Top of Study material

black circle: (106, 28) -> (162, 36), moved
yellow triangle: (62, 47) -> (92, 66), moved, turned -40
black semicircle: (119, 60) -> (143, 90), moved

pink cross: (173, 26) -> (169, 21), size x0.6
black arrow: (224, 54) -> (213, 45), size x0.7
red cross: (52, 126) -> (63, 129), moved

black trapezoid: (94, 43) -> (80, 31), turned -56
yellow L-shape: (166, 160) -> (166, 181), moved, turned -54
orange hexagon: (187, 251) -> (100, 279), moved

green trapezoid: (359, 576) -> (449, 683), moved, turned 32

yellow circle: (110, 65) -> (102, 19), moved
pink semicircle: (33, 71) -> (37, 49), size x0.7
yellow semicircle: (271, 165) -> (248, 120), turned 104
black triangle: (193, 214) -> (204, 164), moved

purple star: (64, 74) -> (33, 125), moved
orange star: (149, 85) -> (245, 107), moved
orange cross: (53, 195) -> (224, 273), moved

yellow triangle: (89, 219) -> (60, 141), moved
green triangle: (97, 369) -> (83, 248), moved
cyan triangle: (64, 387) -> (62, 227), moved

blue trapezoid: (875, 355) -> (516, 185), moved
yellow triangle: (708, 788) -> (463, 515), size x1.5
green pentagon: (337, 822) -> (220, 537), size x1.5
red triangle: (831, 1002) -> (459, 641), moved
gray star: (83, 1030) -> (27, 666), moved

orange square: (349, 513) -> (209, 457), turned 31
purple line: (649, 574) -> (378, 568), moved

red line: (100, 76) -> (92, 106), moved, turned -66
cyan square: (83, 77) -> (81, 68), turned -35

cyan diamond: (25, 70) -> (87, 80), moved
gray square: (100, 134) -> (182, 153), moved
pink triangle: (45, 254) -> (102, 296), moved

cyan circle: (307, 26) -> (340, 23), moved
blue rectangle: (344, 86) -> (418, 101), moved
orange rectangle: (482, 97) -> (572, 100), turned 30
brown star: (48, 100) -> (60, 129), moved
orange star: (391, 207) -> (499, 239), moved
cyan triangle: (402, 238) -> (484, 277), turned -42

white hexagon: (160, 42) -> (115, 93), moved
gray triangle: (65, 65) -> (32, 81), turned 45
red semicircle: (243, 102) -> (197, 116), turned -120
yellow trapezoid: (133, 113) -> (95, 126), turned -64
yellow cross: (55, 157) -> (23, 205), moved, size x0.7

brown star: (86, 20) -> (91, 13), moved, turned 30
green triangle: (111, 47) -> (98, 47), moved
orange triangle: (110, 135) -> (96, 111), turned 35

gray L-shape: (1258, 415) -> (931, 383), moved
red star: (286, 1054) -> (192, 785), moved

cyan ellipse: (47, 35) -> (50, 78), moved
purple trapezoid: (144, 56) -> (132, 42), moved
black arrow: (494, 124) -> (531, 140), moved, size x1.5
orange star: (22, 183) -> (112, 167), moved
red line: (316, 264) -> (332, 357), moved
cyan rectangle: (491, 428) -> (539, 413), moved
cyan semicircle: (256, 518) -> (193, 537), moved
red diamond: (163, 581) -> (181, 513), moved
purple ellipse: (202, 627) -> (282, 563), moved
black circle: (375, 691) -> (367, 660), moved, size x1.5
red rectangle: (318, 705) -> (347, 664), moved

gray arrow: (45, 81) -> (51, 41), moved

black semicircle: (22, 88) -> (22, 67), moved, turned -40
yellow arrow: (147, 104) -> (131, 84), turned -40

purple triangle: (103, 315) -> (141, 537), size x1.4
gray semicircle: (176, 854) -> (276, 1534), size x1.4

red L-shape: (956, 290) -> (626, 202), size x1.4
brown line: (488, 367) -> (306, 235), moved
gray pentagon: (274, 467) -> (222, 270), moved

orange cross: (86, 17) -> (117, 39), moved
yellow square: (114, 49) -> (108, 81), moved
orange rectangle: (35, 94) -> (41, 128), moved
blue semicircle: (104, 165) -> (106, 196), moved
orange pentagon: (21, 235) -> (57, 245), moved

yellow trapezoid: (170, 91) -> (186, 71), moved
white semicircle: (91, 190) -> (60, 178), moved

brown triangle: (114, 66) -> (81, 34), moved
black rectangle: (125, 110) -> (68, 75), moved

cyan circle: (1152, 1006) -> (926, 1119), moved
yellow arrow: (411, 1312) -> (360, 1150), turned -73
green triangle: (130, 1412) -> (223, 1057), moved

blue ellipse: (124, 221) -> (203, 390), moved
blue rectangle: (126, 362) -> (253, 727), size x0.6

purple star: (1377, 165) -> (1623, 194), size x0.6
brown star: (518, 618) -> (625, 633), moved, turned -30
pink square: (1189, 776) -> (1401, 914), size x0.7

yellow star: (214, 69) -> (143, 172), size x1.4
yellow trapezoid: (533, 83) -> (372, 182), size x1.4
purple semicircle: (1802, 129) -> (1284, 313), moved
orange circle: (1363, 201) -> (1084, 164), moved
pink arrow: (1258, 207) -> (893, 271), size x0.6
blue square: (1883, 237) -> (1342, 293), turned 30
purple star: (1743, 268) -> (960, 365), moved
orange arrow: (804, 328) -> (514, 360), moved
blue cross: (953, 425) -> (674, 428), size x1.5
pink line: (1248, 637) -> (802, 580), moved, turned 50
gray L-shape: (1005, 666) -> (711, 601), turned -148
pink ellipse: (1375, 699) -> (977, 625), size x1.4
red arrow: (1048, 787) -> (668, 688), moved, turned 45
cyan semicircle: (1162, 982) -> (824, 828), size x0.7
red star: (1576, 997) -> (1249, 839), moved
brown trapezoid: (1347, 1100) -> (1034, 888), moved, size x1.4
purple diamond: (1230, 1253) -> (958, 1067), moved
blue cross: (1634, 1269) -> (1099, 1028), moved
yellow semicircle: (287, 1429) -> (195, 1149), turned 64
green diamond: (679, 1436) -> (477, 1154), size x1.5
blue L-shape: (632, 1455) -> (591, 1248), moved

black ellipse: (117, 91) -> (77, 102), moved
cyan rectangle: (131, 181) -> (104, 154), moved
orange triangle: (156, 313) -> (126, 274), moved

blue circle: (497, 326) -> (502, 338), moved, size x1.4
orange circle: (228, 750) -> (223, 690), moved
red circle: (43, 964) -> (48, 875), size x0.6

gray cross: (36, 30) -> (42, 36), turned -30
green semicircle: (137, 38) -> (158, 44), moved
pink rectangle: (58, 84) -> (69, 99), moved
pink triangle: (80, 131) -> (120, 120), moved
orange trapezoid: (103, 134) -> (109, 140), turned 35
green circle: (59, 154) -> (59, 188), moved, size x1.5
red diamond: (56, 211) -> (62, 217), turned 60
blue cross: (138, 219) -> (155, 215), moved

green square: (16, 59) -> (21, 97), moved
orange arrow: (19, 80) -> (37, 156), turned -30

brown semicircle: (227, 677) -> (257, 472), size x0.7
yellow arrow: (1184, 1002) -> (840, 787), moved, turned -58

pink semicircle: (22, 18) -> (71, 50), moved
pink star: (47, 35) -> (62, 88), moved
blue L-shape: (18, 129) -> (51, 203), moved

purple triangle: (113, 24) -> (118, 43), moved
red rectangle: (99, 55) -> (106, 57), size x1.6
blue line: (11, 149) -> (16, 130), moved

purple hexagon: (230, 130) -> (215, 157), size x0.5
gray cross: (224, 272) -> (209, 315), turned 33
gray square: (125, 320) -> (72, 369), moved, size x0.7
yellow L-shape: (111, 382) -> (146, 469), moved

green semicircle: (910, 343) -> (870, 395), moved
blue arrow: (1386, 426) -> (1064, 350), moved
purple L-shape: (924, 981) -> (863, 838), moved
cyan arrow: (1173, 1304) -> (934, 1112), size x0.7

Bottom of Study material

◆ **Problem details**
Given the records above, reproduce precisely and only the lines between the line holding "gray L-shape: (1258, 415)" and the line holding "pink square: (1189, 776)", inclusive.

◆ **Written solution**
gray L-shape: (1258, 415) -> (931, 383), moved
red star: (286, 1054) -> (192, 785), moved

cyan ellipse: (47, 35) -> (50, 78), moved
purple trapezoid: (144, 56) -> (132, 42), moved
black arrow: (494, 124) -> (531, 140), moved, size x1.5
orange star: (22, 183) -> (112, 167), moved
red line: (316, 264) -> (332, 357), moved
cyan rectangle: (491, 428) -> (539, 413), moved
cyan semicircle: (256, 518) -> (193, 537), moved
red diamond: (163, 581) -> (181, 513), moved
purple ellipse: (202, 627) -> (282, 563), moved
black circle: (375, 691) -> (367, 660), moved, size x1.5
red rectangle: (318, 705) -> (347, 664), moved

gray arrow: (45, 81) -> (51, 41), moved

black semicircle: (22, 88) -> (22, 67), moved, turned -40
yellow arrow: (147, 104) -> (131, 84), turned -40

purple triangle: (103, 315) -> (141, 537), size x1.4
gray semicircle: (176, 854) -> (276, 1534), size x1.4

red L-shape: (956, 290) -> (626, 202), size x1.4
brown line: (488, 367) -> (306, 235), moved
gray pentagon: (274, 467) -> (222, 270), moved

orange cross: (86, 17) -> (117, 39), moved
yellow square: (114, 49) -> (108, 81), moved
orange rectangle: (35, 94) -> (41, 128), moved
blue semicircle: (104, 165) -> (106, 196), moved
orange pentagon: (21, 235) -> (57, 245), moved

yellow trapezoid: (170, 91) -> (186, 71), moved
white semicircle: (91, 190) -> (60, 178), moved

brown triangle: (114, 66) -> (81, 34), moved
black rectangle: (125, 110) -> (68, 75), moved

cyan circle: (1152, 1006) -> (926, 1119), moved
yellow arrow: (411, 1312) -> (360, 1150), turned -73
green triangle: (130, 1412) -> (223, 1057), moved

blue ellipse: (124, 221) -> (203, 390), moved
blue rectangle: (126, 362) -> (253, 727), size x0.6

purple star: (1377, 165) -> (1623, 194), size x0.6
brown star: (518, 618) -> (625, 633), moved, turned -30
pink square: (1189, 776) -> (1401, 914), size x0.7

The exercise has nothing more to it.